** Assigned task **
Each line below should be retyped exactly, with no pictures.

⁂

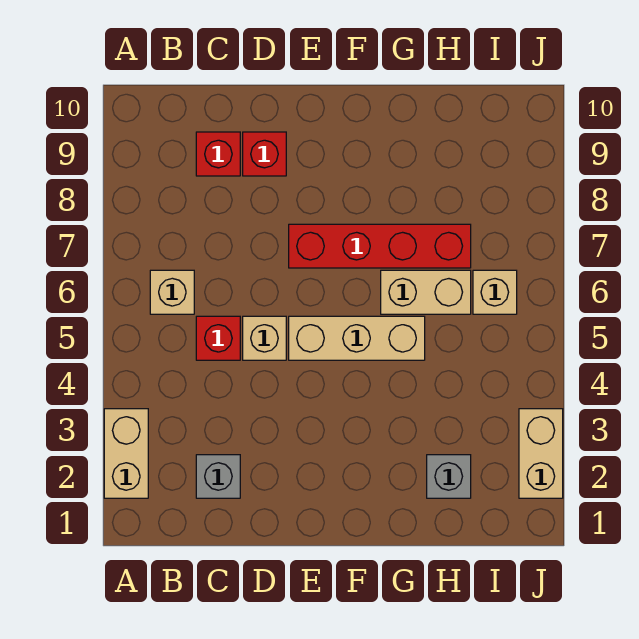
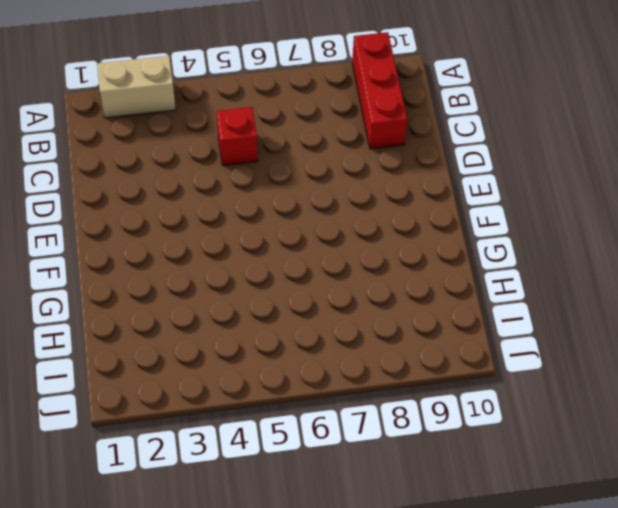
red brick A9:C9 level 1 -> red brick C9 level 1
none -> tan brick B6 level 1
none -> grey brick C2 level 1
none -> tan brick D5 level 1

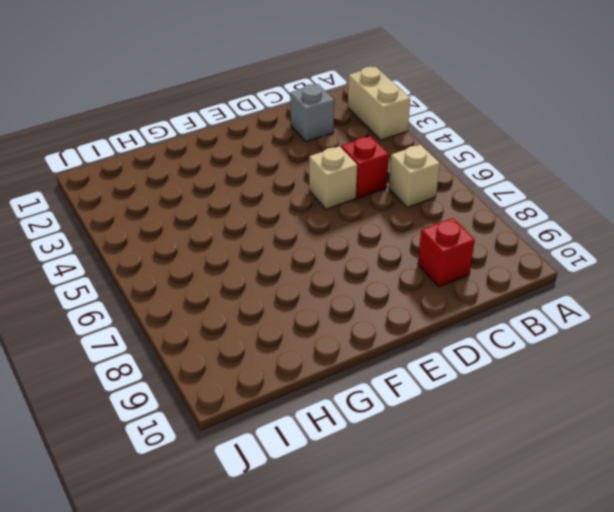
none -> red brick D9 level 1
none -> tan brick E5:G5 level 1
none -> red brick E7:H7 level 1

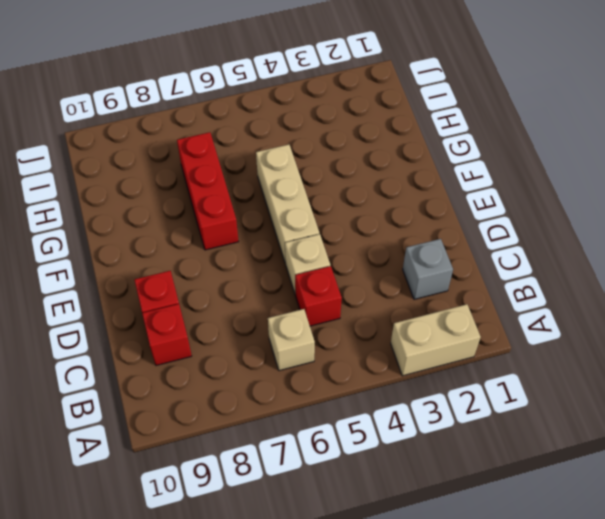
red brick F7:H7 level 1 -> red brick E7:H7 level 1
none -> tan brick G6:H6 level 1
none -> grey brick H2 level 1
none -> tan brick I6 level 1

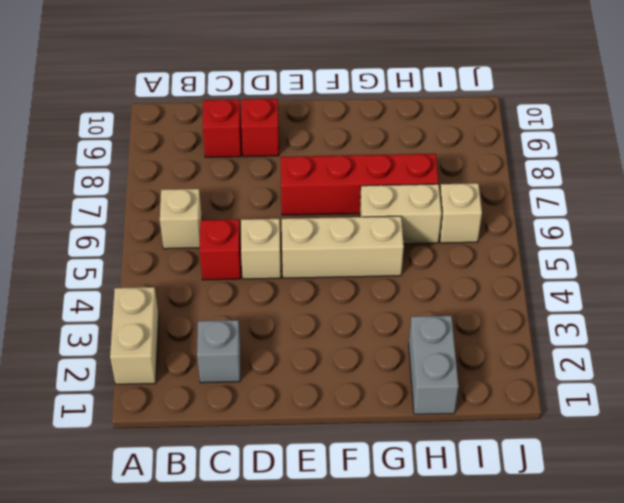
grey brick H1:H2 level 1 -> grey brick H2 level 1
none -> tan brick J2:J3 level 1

⁂

** Solution for this task **
red brick A9:C9 level 1 -> red brick C9 level 1
none -> tan brick B6 level 1
none -> grey brick C2 level 1
none -> tan brick D5 level 1

none -> red brick D9 level 1
none -> tan brick E5:G5 level 1
none -> red brick E7:H7 level 1

red brick F7:H7 level 1 -> red brick E7:H7 level 1
none -> tan brick G6:H6 level 1
none -> grey brick H2 level 1
none -> tan brick I6 level 1

grey brick H1:H2 level 1 -> grey brick H2 level 1
none -> tan brick J2:J3 level 1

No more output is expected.